→ **WHAT IS REQUIRED**
The reply should match the listing below character for character, except that no image is carried over.

→ **GIVEN INFORMATION**
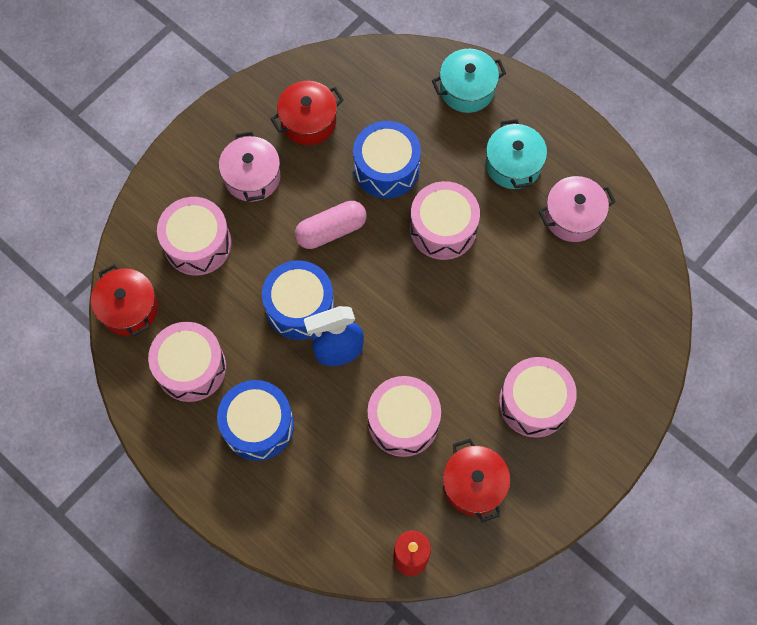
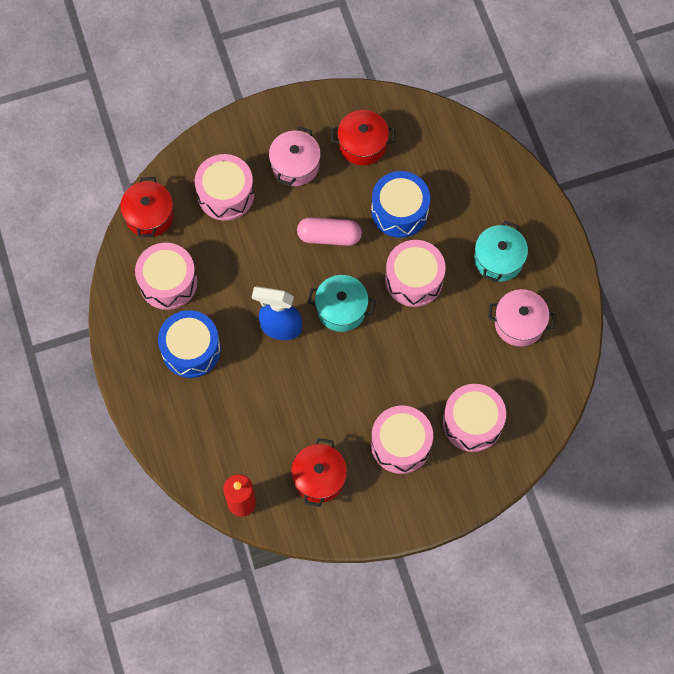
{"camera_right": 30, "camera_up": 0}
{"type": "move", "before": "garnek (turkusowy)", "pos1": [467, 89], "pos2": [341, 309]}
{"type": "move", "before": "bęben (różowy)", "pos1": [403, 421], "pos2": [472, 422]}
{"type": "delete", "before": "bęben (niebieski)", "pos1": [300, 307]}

→ **ANSWER AREA**
{"camera_right": 30, "camera_up": 0}
{"type": "move", "before": "garnek (turkusowy)", "pos1": [467, 89], "pos2": [341, 309]}
{"type": "move", "before": "bęben (różowy)", "pos1": [403, 421], "pos2": [472, 422]}
{"type": "delete", "before": "bęben (niebieski)", "pos1": [300, 307]}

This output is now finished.